# DESCRIPTION OF THE TASK
Count the lines in the data below that contain the string "kern". Reply with the number alone.

# DATASET CONTENT
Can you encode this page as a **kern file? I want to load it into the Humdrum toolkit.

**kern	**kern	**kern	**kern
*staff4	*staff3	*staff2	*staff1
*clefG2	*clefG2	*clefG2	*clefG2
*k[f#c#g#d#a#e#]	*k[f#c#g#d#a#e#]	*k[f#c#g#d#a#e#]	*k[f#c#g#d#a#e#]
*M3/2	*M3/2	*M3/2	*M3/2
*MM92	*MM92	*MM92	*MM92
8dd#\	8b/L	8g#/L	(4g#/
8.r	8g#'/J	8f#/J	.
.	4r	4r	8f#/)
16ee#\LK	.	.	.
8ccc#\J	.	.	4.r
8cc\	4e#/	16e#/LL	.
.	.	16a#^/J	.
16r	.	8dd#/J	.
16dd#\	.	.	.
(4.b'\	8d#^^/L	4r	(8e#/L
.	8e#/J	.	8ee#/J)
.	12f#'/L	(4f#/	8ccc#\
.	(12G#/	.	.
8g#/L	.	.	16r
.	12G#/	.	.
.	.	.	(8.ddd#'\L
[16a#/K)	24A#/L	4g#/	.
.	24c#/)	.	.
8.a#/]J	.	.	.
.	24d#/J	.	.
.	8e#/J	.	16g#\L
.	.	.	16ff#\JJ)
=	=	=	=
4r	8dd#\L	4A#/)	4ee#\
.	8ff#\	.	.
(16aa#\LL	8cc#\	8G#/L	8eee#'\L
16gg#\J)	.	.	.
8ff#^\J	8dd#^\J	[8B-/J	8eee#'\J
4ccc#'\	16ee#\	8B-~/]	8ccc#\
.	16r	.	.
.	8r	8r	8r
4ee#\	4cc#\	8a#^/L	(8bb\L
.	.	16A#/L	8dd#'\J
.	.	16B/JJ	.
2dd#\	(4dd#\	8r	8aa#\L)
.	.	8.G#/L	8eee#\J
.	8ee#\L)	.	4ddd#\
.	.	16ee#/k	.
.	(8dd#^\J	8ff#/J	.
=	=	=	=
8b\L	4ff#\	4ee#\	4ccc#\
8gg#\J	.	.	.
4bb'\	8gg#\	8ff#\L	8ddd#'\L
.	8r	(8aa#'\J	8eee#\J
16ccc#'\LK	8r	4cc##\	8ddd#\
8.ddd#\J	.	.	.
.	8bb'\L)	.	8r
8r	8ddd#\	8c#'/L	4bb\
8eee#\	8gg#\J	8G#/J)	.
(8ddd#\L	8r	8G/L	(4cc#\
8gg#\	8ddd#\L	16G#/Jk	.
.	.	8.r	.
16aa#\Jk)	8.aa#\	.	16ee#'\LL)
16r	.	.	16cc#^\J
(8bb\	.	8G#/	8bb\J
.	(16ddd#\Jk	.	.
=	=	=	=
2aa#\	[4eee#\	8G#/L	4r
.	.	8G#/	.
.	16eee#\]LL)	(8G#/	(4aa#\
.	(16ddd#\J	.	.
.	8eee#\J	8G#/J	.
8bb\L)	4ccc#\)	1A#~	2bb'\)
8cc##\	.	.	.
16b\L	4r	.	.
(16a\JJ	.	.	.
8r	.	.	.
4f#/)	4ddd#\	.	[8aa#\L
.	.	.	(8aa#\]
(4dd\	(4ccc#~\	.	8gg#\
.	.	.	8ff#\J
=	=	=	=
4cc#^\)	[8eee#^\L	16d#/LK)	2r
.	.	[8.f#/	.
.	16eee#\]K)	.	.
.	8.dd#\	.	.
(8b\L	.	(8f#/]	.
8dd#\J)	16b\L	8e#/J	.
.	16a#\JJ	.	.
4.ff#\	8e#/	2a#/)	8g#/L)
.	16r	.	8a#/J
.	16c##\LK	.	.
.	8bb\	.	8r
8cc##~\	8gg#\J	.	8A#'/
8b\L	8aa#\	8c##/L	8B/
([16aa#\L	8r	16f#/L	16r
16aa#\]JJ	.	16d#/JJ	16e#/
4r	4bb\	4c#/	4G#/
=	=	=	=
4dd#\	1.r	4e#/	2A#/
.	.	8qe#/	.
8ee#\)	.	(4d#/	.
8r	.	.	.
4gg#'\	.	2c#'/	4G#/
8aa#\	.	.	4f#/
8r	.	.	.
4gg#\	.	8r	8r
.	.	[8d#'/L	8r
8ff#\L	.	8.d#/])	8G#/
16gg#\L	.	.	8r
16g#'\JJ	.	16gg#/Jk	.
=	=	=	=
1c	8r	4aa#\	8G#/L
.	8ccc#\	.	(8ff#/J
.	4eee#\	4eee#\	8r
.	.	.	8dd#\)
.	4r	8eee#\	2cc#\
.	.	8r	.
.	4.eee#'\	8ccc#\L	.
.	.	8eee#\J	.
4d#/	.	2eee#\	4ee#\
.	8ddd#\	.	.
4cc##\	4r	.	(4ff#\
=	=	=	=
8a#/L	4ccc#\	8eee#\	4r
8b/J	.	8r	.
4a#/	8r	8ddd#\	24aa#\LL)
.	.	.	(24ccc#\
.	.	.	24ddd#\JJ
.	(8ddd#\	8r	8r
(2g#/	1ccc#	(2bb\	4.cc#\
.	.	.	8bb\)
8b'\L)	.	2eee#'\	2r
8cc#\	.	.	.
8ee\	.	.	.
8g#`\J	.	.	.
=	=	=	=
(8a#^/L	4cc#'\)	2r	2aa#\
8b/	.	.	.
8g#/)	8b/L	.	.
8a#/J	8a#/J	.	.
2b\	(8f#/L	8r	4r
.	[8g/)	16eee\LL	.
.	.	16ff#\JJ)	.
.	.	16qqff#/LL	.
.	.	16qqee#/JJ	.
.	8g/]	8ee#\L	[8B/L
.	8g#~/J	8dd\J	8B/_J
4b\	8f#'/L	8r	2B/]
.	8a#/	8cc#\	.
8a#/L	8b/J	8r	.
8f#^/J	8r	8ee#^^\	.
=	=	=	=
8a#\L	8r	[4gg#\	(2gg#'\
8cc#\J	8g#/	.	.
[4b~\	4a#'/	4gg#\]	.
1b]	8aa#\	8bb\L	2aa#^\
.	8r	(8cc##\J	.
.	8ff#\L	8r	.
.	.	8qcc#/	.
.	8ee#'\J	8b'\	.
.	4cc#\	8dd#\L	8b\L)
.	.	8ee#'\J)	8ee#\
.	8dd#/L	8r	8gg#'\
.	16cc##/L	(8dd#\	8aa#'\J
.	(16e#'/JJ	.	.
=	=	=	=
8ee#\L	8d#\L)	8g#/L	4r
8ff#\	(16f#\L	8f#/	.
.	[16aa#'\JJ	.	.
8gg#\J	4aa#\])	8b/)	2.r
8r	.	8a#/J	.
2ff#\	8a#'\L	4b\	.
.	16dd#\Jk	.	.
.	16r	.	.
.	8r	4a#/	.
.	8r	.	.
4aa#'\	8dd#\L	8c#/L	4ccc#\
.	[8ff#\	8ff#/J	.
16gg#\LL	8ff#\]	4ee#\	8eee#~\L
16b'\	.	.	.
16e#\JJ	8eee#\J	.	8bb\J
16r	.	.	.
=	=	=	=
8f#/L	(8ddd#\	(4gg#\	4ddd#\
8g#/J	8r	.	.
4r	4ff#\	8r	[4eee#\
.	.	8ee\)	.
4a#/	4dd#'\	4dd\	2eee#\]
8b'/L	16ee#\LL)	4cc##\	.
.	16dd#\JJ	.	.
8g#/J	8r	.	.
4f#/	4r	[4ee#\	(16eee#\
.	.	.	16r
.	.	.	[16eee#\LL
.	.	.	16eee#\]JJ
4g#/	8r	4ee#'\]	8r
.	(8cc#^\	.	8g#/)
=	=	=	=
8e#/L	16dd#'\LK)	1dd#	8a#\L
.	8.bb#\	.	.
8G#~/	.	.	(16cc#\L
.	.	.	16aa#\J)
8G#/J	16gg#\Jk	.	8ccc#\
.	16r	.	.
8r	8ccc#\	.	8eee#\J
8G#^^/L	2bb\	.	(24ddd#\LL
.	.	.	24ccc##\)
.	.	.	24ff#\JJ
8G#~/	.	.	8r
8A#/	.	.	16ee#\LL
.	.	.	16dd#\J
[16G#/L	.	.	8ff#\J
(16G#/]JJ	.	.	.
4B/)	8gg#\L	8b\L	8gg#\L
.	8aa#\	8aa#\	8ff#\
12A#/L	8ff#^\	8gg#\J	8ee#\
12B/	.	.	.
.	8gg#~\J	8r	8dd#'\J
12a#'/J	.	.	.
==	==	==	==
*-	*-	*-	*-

# SOLUTION FOR THIS EXERCISE
2